> What to produce:
Repeat the entries below word for word, though any picture in them should be dropped.

※

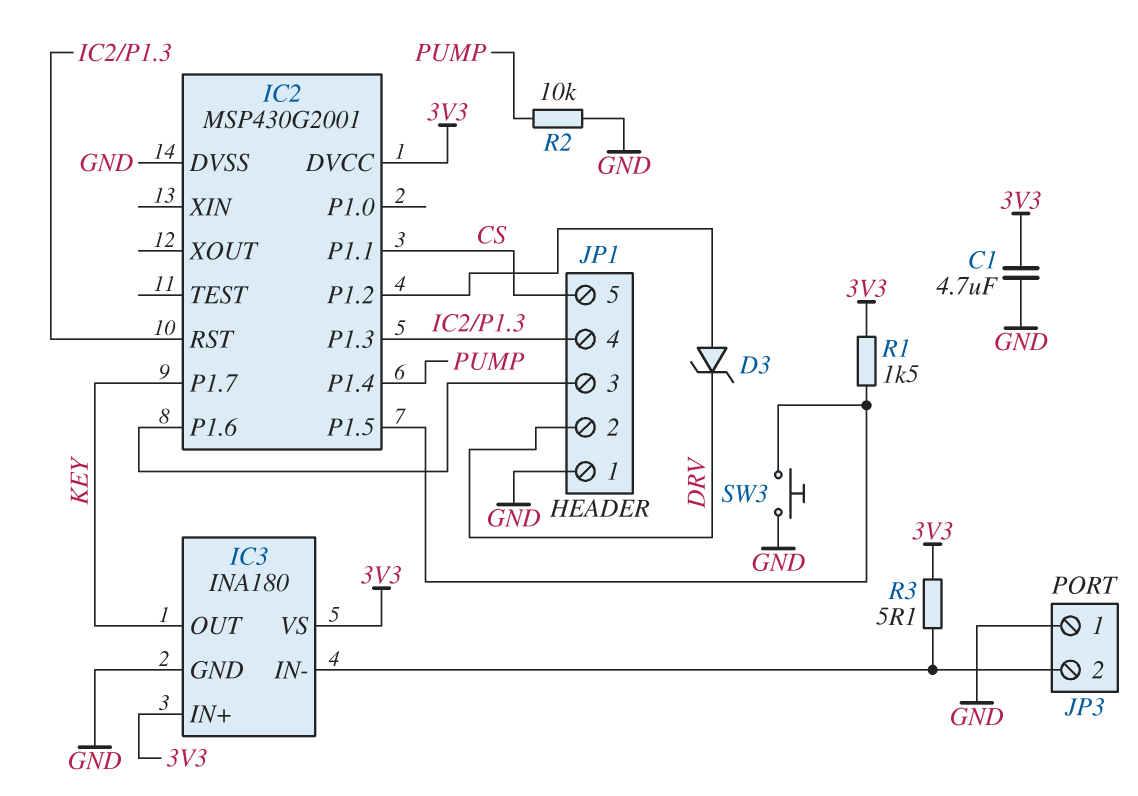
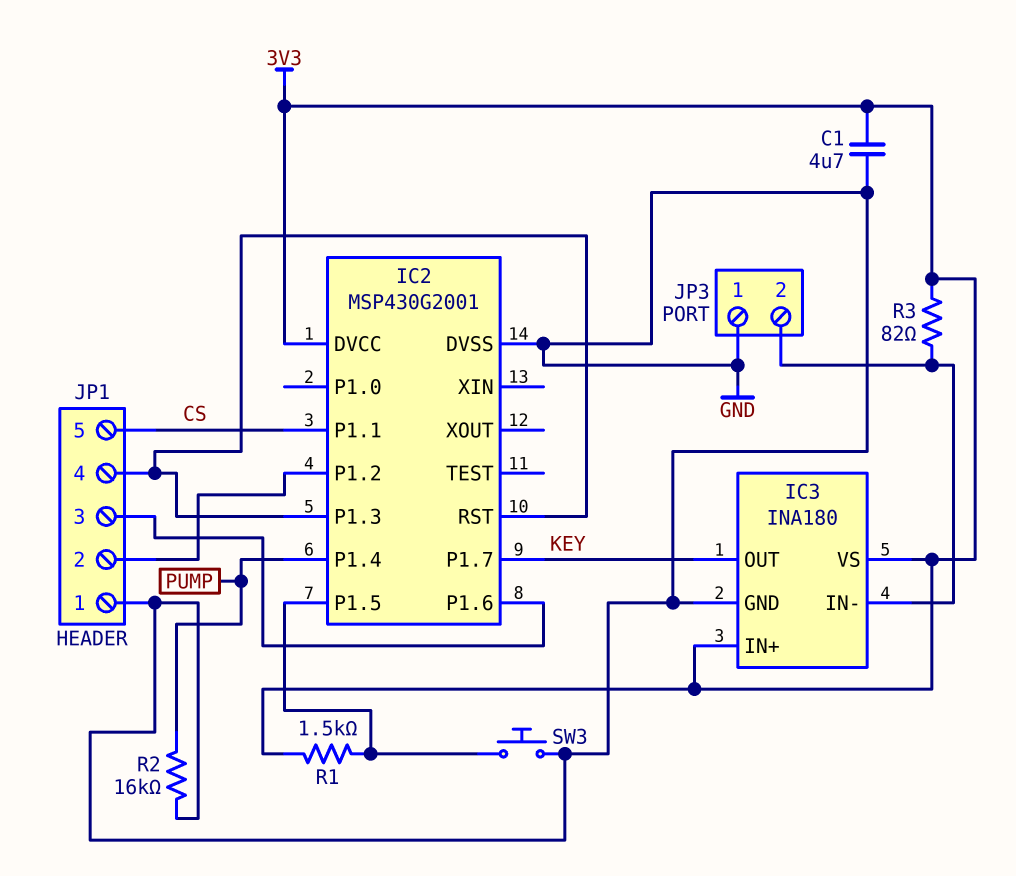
D3: zener (A IC2/P1.2, K DRV) -> none
JP1 pin 2: DRV -> IC2/P1.2
R2: 10k (GND, PUMP) -> 16k (GND, PUMP)
R3: 5.1 (3V3, IC3/IN-) -> 82 (3V3, IC3/IN-)

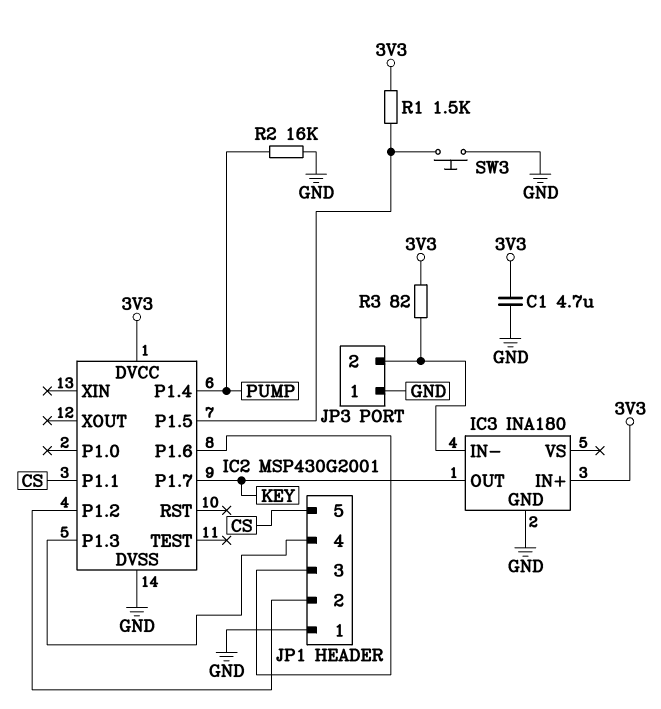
IC2 pin RST: IC2/P1.3 -> none
IC3 pin VS: 3V3 -> none

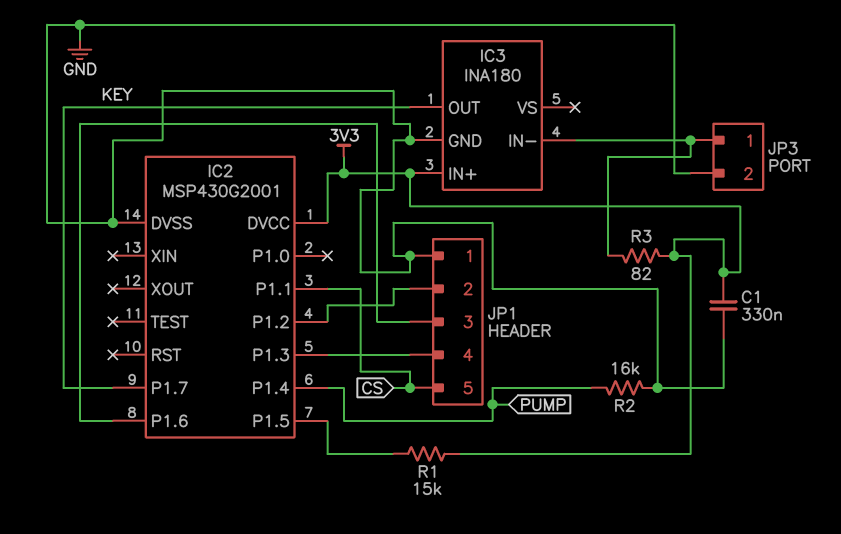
C1: 4.7uF (3V3, GND) -> 330nF (3V3, GND)
JP3 pin 1: GND -> IC3/IN-
JP3 pin 2: IC3/IN- -> GND
R1: 1.5k (3V3, IC2/P1.5) -> 15k (3V3, IC2/P1.5)
SW3: button (GND, IC2/P1.5) -> none

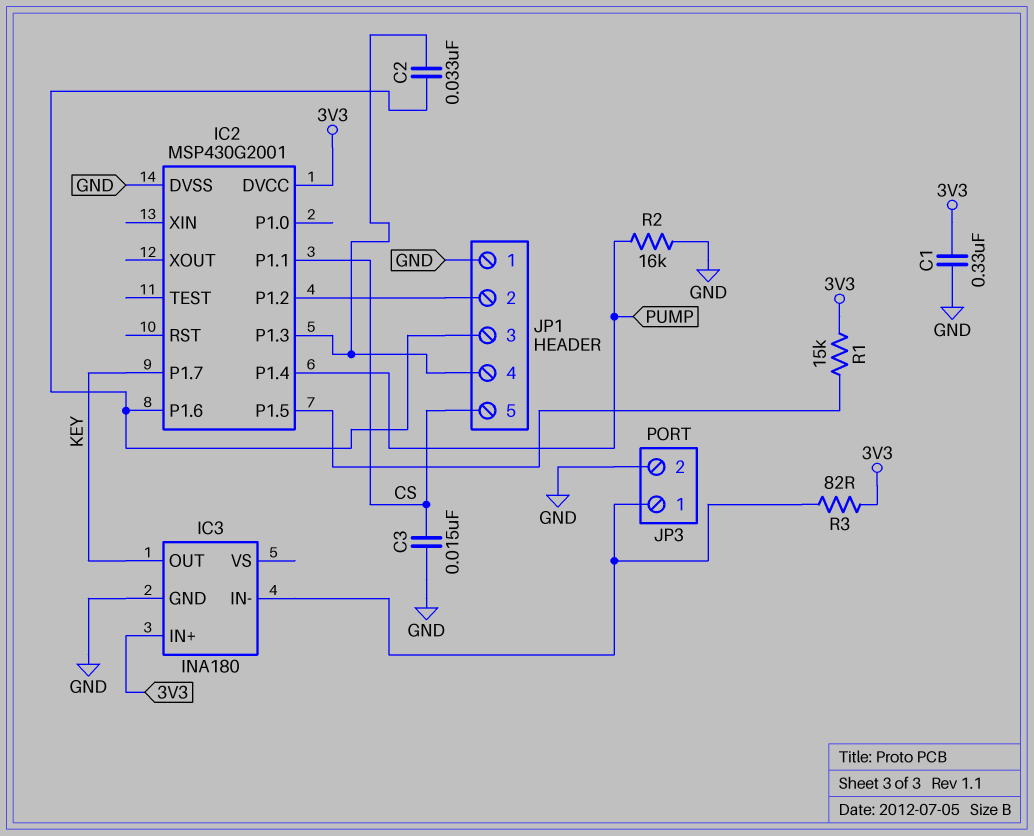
C2: none -> 33nF (IC2/P1.3, IC2/P1.6)
C3: none -> 15nF (CS, GND)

※

> Your response:
D3: zener (A IC2/P1.2, K DRV) -> none
JP1 pin 2: DRV -> IC2/P1.2
R2: 10k (GND, PUMP) -> 16k (GND, PUMP)
R3: 5.1 (3V3, IC3/IN-) -> 82 (3V3, IC3/IN-)

IC2 pin RST: IC2/P1.3 -> none
IC3 pin VS: 3V3 -> none

C1: 4.7uF (3V3, GND) -> 330nF (3V3, GND)
JP3 pin 1: GND -> IC3/IN-
JP3 pin 2: IC3/IN- -> GND
R1: 1.5k (3V3, IC2/P1.5) -> 15k (3V3, IC2/P1.5)
SW3: button (GND, IC2/P1.5) -> none

C2: none -> 33nF (IC2/P1.3, IC2/P1.6)
C3: none -> 15nF (CS, GND)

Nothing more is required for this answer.